### GOAL OF THE EXERCISE
Please transcribe every entry below exactly, without including the pictures.

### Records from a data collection
------
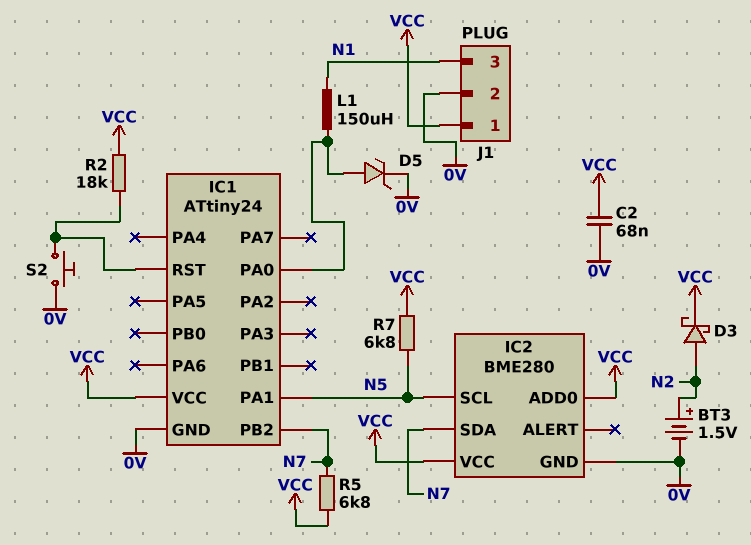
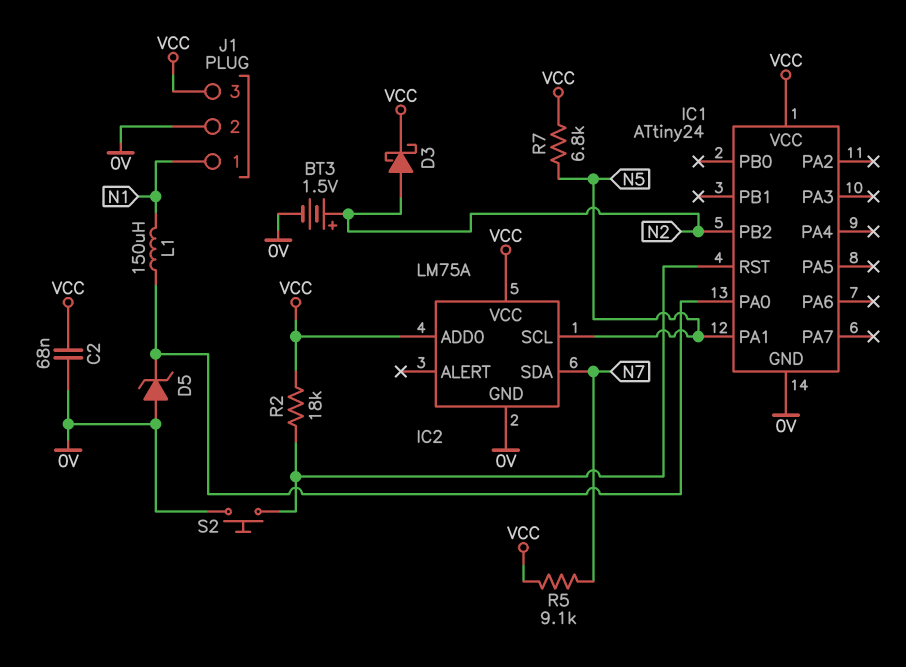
D5: zener (A IC1/PA0, K 0V) -> zener (A 0V, K IC1/PA0)
IC1 pin PB2: N7 -> N2
IC2: BME280 -> LM75A
J1 pin 1: VCC -> N1
J1 pin 3: N1 -> VCC
R5: 6.8k (N7, VCC) -> 9.1k (N7, VCC)

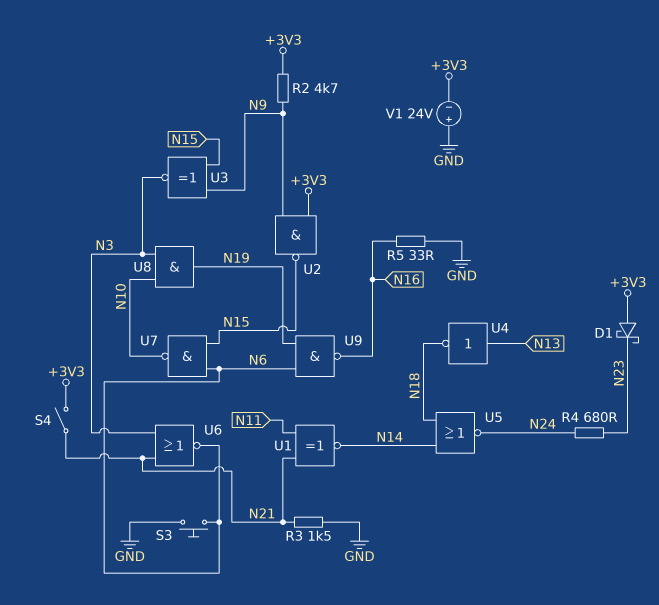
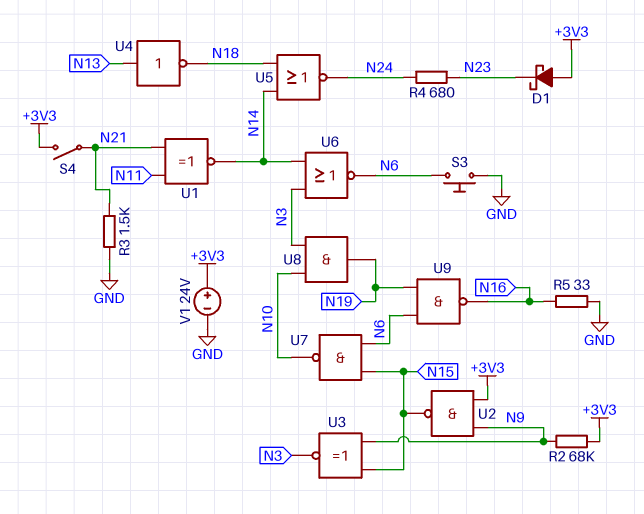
R2: 4.7k (+3V3, N9) -> 68k (+3V3, N9)
U6: NOR (in N3, in N21, out N6) -> NOR (in N3, in N14, out N6)
V1: 24V (plus GND, minus +3V3) -> 24V (plus +3V3, minus GND)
------
### RESPONSE
D5: zener (A IC1/PA0, K 0V) -> zener (A 0V, K IC1/PA0)
IC1 pin PB2: N7 -> N2
IC2: BME280 -> LM75A
J1 pin 1: VCC -> N1
J1 pin 3: N1 -> VCC
R5: 6.8k (N7, VCC) -> 9.1k (N7, VCC)

R2: 4.7k (+3V3, N9) -> 68k (+3V3, N9)
U6: NOR (in N3, in N21, out N6) -> NOR (in N3, in N14, out N6)
V1: 24V (plus GND, minus +3V3) -> 24V (plus +3V3, minus GND)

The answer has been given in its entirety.